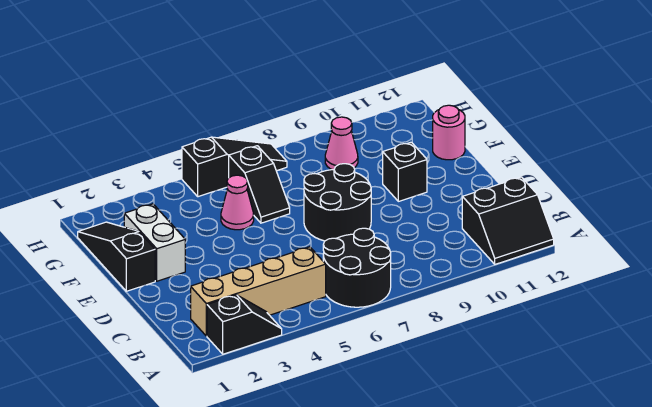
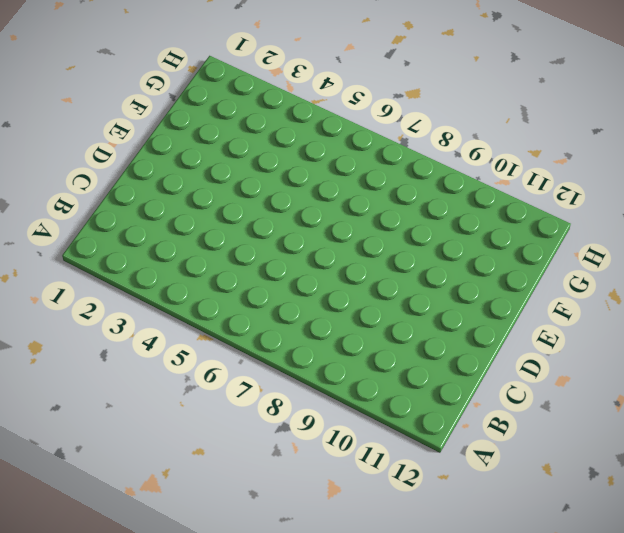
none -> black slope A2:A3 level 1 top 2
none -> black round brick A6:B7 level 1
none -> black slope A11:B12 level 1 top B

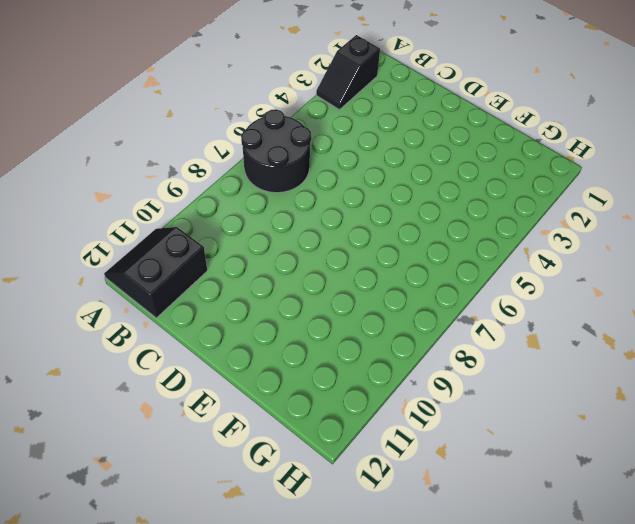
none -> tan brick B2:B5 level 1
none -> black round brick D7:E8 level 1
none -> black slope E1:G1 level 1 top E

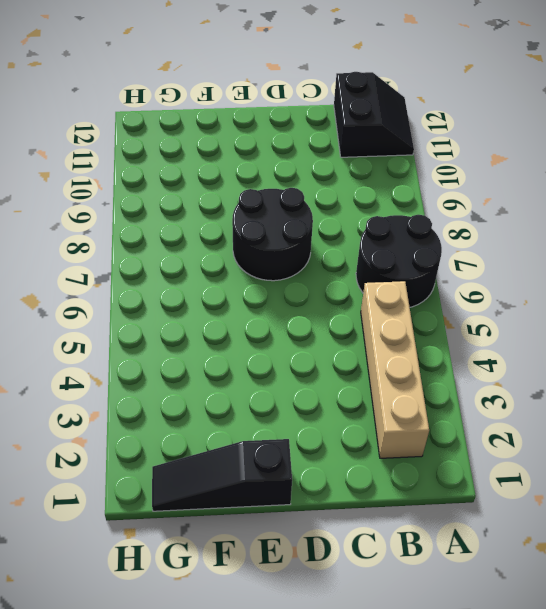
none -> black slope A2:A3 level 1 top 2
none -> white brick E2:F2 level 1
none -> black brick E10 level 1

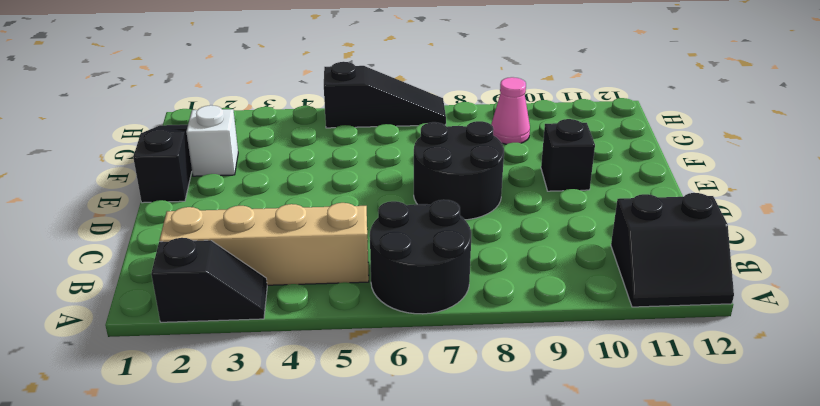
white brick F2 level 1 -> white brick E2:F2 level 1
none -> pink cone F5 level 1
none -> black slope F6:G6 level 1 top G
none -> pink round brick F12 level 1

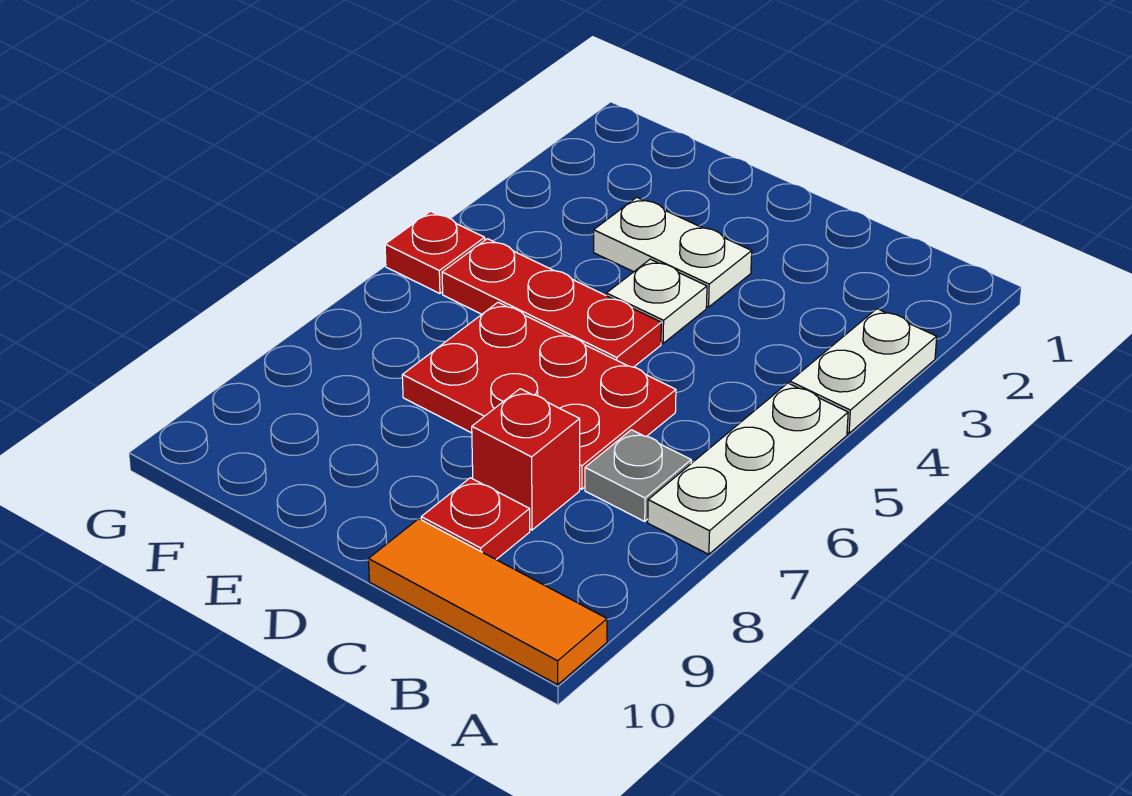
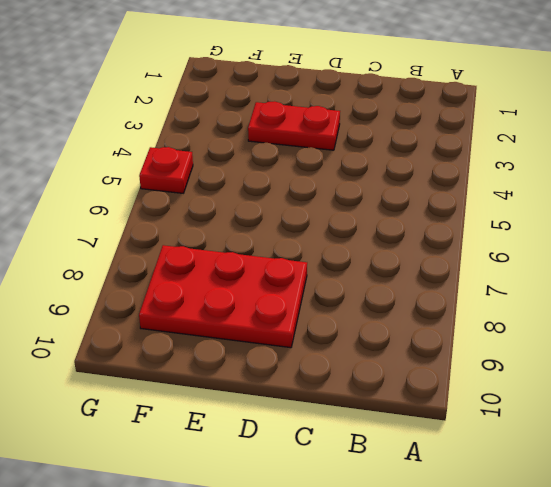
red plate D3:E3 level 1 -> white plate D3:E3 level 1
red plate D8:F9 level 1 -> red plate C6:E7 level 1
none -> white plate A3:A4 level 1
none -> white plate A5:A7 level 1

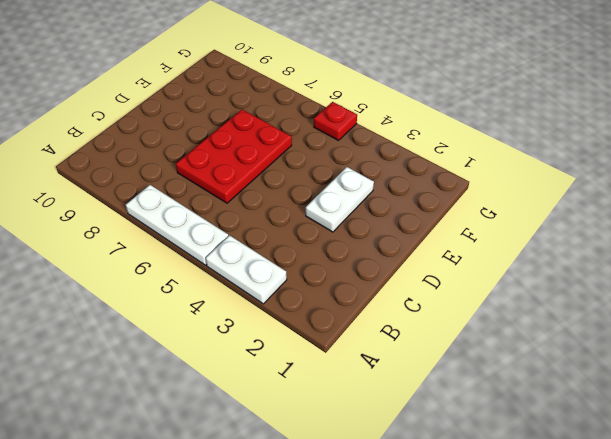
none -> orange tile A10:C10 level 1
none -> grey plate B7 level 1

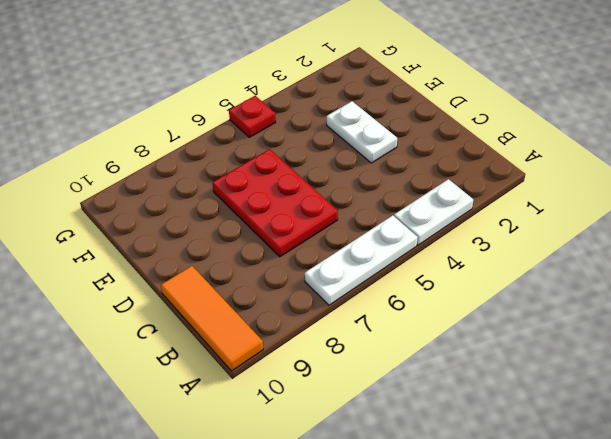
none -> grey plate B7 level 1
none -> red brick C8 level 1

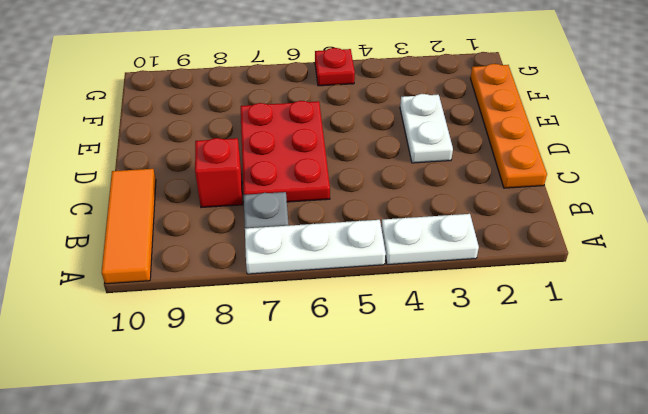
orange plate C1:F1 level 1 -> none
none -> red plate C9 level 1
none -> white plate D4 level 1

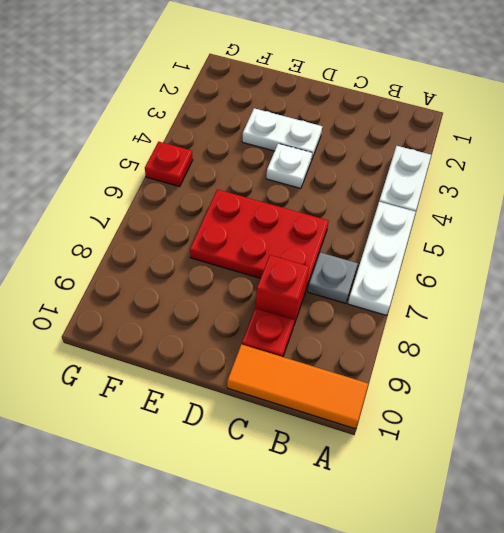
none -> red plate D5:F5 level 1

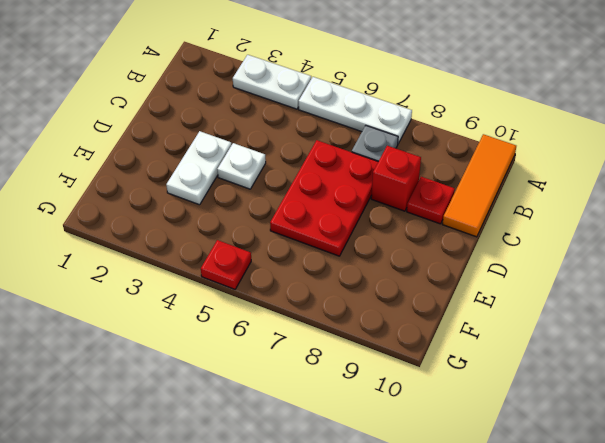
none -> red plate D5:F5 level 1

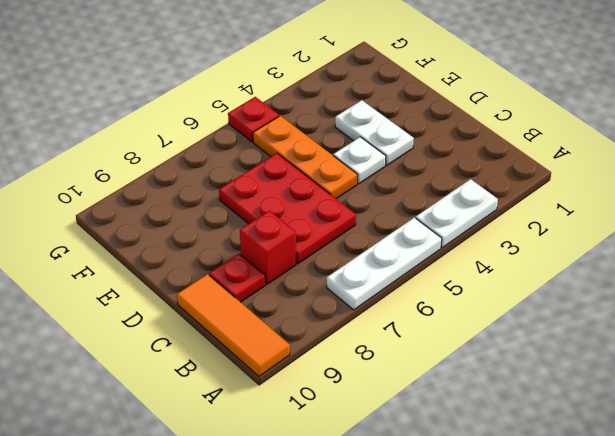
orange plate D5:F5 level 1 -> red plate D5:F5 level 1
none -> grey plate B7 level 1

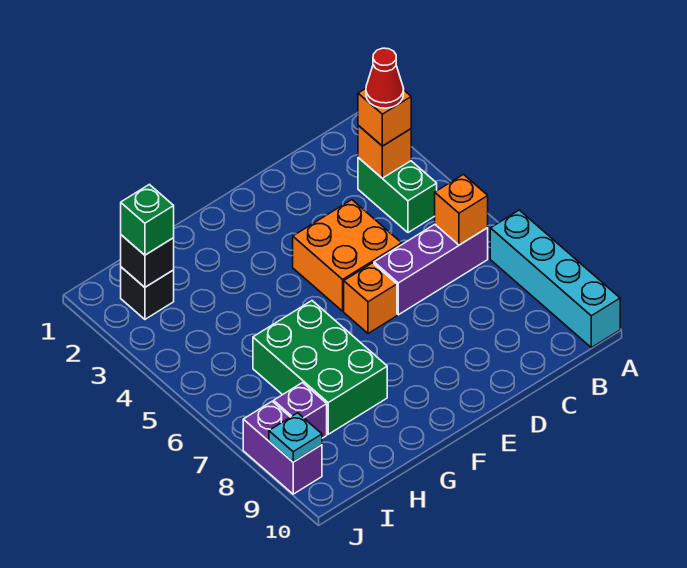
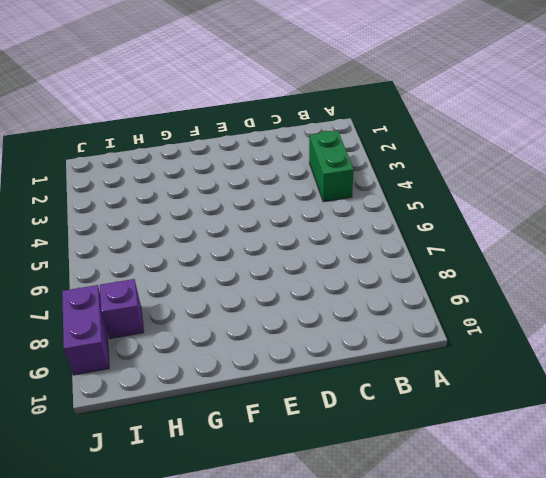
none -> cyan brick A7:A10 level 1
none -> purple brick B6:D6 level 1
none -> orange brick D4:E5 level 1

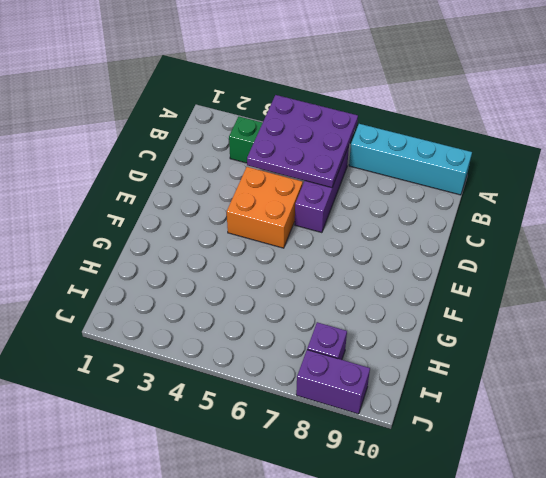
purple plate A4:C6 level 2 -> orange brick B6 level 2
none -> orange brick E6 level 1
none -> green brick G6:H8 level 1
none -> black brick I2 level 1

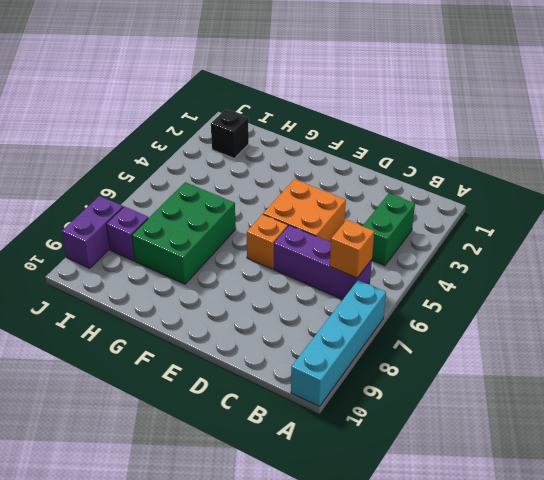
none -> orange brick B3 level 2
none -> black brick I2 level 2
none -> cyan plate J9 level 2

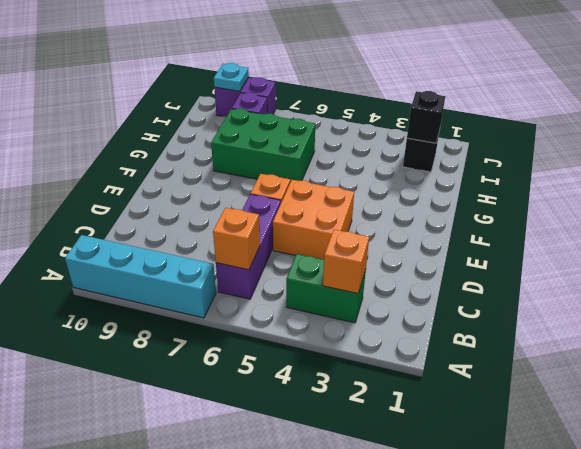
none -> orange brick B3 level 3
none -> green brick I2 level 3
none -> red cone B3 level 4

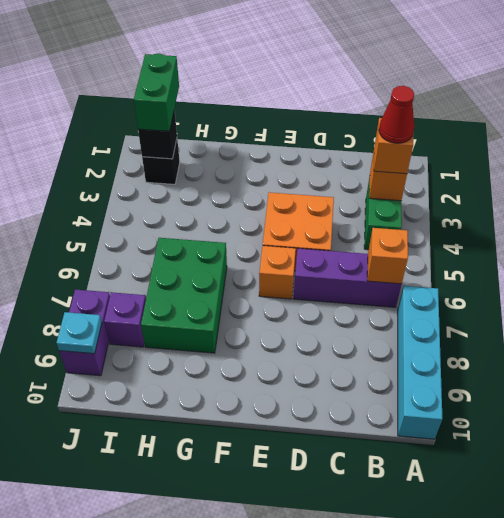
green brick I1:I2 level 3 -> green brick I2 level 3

####################

REQUIRED WORK
Without including any picture, write out the material above exactly.

RESPONSE FOR THIS EXERCISE
none -> black slope A2:A3 level 1 top 2
none -> black round brick A6:B7 level 1
none -> black slope A11:B12 level 1 top B

none -> tan brick B2:B5 level 1
none -> black round brick D7:E8 level 1
none -> black slope E1:G1 level 1 top E

none -> black slope A2:A3 level 1 top 2
none -> white brick E2:F2 level 1
none -> black brick E10 level 1

white brick F2 level 1 -> white brick E2:F2 level 1
none -> pink cone F5 level 1
none -> black slope F6:G6 level 1 top G
none -> pink round brick F12 level 1

red plate D3:E3 level 1 -> white plate D3:E3 level 1
red plate D8:F9 level 1 -> red plate C6:E7 level 1
none -> white plate A3:A4 level 1
none -> white plate A5:A7 level 1

none -> orange tile A10:C10 level 1
none -> grey plate B7 level 1

none -> grey plate B7 level 1
none -> red brick C8 level 1

orange plate C1:F1 level 1 -> none
none -> red plate C9 level 1
none -> white plate D4 level 1

none -> red plate D5:F5 level 1

none -> red plate D5:F5 level 1

orange plate D5:F5 level 1 -> red plate D5:F5 level 1
none -> grey plate B7 level 1

none -> cyan brick A7:A10 level 1
none -> purple brick B6:D6 level 1
none -> orange brick D4:E5 level 1

purple plate A4:C6 level 2 -> orange brick B6 level 2
none -> orange brick E6 level 1
none -> green brick G6:H8 level 1
none -> black brick I2 level 1

none -> orange brick B3 level 2
none -> black brick I2 level 2
none -> cyan plate J9 level 2

none -> orange brick B3 level 3
none -> green brick I2 level 3
none -> red cone B3 level 4

green brick I1:I2 level 3 -> green brick I2 level 3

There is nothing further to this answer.